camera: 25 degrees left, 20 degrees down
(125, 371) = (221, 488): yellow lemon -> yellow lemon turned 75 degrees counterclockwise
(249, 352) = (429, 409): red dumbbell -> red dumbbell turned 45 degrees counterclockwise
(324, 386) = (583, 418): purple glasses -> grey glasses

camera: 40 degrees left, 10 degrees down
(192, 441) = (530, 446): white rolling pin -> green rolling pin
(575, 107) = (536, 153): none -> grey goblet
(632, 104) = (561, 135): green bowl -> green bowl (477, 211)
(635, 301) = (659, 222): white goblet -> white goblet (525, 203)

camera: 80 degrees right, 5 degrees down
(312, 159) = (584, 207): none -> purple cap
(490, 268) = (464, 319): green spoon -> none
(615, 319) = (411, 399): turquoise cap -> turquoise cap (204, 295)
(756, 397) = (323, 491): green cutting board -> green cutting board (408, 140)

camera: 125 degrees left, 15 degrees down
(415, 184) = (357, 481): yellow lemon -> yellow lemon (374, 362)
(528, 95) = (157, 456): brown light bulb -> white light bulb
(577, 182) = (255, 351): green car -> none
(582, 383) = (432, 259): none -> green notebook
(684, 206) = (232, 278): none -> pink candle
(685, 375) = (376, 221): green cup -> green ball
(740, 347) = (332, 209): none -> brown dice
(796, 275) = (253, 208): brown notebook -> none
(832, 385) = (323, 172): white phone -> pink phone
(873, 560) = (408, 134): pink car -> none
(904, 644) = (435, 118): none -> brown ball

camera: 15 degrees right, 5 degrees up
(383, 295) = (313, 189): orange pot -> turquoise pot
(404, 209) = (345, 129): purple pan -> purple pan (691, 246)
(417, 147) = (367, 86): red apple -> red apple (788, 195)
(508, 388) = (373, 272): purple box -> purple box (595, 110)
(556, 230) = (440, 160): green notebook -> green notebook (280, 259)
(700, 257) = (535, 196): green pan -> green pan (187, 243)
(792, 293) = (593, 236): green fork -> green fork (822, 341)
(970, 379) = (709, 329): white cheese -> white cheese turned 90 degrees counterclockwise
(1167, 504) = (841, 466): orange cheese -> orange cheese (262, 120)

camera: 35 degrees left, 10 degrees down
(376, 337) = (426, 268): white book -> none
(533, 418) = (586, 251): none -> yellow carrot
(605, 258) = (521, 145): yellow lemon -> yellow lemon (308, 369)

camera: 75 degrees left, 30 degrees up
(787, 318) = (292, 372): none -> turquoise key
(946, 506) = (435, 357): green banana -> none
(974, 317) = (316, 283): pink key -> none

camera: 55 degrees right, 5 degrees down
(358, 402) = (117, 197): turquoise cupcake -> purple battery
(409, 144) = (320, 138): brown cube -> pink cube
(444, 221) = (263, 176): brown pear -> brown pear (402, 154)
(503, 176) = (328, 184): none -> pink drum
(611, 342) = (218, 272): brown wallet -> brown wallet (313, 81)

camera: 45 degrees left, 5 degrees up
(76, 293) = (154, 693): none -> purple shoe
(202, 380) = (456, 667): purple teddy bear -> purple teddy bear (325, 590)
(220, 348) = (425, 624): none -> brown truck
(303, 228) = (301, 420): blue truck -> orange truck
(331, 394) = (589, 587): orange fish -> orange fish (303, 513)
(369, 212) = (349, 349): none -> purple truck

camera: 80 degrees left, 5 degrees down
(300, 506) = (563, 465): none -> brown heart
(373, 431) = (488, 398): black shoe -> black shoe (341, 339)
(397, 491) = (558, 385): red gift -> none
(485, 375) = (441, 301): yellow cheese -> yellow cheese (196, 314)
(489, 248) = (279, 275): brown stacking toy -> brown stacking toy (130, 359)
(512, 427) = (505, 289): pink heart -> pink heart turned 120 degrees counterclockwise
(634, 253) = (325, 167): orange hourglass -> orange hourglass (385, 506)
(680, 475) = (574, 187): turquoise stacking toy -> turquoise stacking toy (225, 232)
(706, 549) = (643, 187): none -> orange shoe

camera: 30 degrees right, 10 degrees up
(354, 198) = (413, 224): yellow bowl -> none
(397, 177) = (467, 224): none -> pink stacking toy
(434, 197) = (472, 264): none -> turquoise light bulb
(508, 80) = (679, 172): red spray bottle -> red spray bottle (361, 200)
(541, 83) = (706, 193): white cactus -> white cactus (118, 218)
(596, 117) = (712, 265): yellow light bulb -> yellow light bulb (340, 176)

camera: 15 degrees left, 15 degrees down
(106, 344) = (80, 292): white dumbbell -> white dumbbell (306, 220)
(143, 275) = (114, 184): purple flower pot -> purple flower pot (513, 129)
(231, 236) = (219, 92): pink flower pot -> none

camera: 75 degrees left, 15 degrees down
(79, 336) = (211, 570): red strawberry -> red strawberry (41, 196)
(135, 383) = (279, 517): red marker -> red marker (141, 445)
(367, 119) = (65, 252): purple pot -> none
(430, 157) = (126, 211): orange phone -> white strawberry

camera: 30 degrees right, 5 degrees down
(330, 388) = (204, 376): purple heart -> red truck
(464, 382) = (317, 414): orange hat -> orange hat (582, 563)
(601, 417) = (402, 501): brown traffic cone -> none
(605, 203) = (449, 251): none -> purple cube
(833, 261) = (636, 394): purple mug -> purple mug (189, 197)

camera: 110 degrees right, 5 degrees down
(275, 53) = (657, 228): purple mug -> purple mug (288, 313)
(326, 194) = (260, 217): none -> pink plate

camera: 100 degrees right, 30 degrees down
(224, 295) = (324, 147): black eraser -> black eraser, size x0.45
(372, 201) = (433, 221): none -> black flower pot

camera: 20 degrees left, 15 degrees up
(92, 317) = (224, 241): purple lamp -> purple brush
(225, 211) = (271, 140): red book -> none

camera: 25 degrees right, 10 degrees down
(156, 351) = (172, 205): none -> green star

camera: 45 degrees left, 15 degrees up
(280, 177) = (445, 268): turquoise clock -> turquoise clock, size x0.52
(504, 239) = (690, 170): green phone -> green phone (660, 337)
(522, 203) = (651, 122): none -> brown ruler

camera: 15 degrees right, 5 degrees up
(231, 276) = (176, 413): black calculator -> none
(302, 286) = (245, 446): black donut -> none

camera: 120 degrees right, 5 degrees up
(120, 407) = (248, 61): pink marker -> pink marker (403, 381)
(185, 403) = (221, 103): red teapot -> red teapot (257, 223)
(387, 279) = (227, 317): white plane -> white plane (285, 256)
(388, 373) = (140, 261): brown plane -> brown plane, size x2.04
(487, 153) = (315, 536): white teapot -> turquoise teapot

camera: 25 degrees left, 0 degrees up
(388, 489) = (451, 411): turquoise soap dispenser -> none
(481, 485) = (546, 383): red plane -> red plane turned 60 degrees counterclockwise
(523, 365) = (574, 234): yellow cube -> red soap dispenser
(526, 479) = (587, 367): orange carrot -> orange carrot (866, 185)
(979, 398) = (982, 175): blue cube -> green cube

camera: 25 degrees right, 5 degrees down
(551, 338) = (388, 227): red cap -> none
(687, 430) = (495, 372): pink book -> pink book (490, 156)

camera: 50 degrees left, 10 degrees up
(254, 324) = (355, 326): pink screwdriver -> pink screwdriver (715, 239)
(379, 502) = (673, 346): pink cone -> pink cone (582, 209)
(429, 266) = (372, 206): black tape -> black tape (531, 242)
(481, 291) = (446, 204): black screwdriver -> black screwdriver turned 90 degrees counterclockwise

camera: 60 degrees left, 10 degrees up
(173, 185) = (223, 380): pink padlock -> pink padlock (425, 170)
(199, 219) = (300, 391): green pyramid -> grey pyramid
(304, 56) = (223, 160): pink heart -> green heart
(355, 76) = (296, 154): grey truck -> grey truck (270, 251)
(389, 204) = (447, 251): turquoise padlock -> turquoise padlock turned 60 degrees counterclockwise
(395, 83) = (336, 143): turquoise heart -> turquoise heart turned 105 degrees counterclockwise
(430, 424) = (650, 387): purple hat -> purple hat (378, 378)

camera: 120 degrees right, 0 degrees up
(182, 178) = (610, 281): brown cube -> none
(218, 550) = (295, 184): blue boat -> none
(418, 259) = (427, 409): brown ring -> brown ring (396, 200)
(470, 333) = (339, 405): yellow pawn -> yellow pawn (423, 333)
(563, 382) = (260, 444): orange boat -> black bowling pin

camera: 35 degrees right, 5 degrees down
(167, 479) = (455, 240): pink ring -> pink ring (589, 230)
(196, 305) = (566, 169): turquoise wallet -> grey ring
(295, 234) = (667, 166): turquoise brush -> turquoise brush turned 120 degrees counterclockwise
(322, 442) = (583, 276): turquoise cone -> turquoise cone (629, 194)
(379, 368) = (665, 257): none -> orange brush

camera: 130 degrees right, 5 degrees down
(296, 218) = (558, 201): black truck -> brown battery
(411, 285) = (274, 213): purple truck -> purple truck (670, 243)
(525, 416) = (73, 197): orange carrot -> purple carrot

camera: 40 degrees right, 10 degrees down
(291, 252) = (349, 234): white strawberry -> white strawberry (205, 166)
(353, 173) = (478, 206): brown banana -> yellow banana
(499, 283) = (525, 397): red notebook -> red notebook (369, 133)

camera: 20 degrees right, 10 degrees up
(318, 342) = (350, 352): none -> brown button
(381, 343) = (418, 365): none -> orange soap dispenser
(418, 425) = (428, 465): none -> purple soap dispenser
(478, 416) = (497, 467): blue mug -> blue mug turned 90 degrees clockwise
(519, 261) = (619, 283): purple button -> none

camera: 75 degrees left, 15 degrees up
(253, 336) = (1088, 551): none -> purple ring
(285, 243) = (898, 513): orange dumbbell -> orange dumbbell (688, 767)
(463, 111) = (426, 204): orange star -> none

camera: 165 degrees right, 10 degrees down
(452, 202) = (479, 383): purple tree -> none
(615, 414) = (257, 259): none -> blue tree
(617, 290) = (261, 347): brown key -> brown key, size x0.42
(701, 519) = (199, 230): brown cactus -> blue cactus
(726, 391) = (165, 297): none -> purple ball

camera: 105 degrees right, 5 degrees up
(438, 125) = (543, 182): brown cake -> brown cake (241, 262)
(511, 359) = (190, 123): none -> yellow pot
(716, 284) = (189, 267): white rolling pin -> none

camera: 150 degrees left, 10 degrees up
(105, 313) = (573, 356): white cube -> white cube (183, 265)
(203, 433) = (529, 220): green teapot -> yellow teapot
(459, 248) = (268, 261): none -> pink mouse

☆ ☆ ☆ ☆ ☆

With the line holding "(202, 380) = (456, 667): purple" as the first and the line holding "(680, 475) = (574, 187): turquoise" as the last, please transcribe exactly the lines of the material above in that range and nothing else.

> [Task result]:
(202, 380) = (456, 667): purple teddy bear -> purple teddy bear (325, 590)
(220, 348) = (425, 624): none -> brown truck
(303, 228) = (301, 420): blue truck -> orange truck
(331, 394) = (589, 587): orange fish -> orange fish (303, 513)
(369, 212) = (349, 349): none -> purple truck

camera: 80 degrees left, 5 degrees down
(300, 506) = (563, 465): none -> brown heart
(373, 431) = (488, 398): black shoe -> black shoe (341, 339)
(397, 491) = (558, 385): red gift -> none
(485, 375) = (441, 301): yellow cheese -> yellow cheese (196, 314)
(489, 248) = (279, 275): brown stacking toy -> brown stacking toy (130, 359)
(512, 427) = (505, 289): pink heart -> pink heart turned 120 degrees counterclockwise
(634, 253) = (325, 167): orange hourglass -> orange hourglass (385, 506)
(680, 475) = (574, 187): turquoise stacking toy -> turquoise stacking toy (225, 232)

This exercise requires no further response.